**Task prompt**. Write out the entries below word for word, starting at the line containing "Measure the distance" and ending at the line containing "Question: Which point is", with both of those lines included. Leave the pictures out.

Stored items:

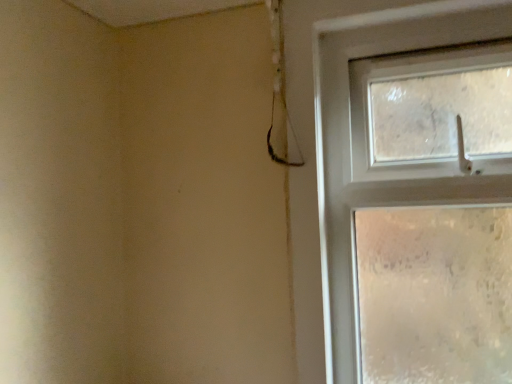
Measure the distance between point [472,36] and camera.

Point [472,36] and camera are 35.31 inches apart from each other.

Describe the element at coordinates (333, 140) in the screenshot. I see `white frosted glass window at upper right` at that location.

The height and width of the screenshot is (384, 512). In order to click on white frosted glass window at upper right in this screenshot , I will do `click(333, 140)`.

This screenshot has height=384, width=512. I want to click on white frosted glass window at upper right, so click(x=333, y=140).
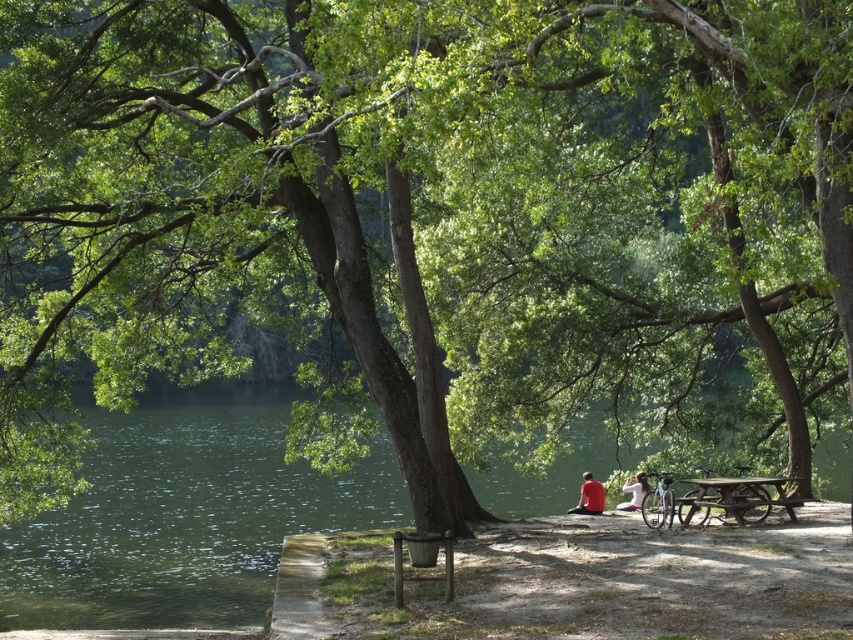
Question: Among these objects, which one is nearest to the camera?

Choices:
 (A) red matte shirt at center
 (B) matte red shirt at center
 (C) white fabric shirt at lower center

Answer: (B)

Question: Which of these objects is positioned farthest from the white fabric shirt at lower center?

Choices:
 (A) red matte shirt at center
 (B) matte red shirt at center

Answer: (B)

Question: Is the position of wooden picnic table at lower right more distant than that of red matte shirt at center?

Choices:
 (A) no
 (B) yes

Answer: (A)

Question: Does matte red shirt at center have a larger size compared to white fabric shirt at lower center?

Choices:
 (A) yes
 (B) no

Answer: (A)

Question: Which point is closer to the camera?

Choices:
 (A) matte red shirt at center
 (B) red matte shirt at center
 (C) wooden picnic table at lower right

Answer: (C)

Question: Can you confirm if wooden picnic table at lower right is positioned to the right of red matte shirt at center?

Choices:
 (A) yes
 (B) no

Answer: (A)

...

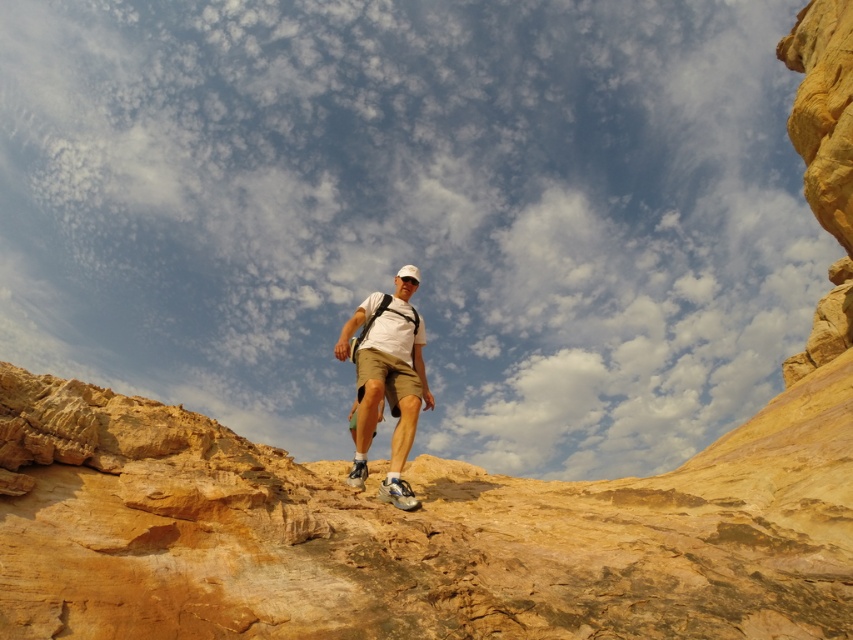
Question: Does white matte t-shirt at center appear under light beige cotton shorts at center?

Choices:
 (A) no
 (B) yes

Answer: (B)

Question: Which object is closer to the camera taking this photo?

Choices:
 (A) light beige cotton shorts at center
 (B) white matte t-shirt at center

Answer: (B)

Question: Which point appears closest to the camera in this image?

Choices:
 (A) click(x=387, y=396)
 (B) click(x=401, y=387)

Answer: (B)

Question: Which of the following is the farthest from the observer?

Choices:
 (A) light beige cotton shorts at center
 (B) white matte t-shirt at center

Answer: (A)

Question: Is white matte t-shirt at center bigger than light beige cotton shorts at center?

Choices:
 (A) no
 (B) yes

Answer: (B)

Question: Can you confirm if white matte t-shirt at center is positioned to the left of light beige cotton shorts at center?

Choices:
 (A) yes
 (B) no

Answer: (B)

**Written answer**.
Measure the distance between point [472,36] and camera.

Point [472,36] and camera are 35.31 inches apart from each other.

Describe the element at coordinates (333, 140) in the screenshot. I see `white frosted glass window at upper right` at that location.

The height and width of the screenshot is (384, 512). In order to click on white frosted glass window at upper right in this screenshot , I will do `click(333, 140)`.

This screenshot has height=384, width=512. I want to click on white frosted glass window at upper right, so click(x=333, y=140).
Question: Among these objects, which one is nearest to the camera?

Choices:
 (A) red matte shirt at center
 (B) matte red shirt at center
 (C) white fabric shirt at lower center

Answer: (B)

Question: Which of these objects is positioned farthest from the white fabric shirt at lower center?

Choices:
 (A) red matte shirt at center
 (B) matte red shirt at center

Answer: (B)

Question: Is the position of wooden picnic table at lower right more distant than that of red matte shirt at center?

Choices:
 (A) no
 (B) yes

Answer: (A)

Question: Does matte red shirt at center have a larger size compared to white fabric shirt at lower center?

Choices:
 (A) yes
 (B) no

Answer: (A)

Question: Which point is closer to the camera?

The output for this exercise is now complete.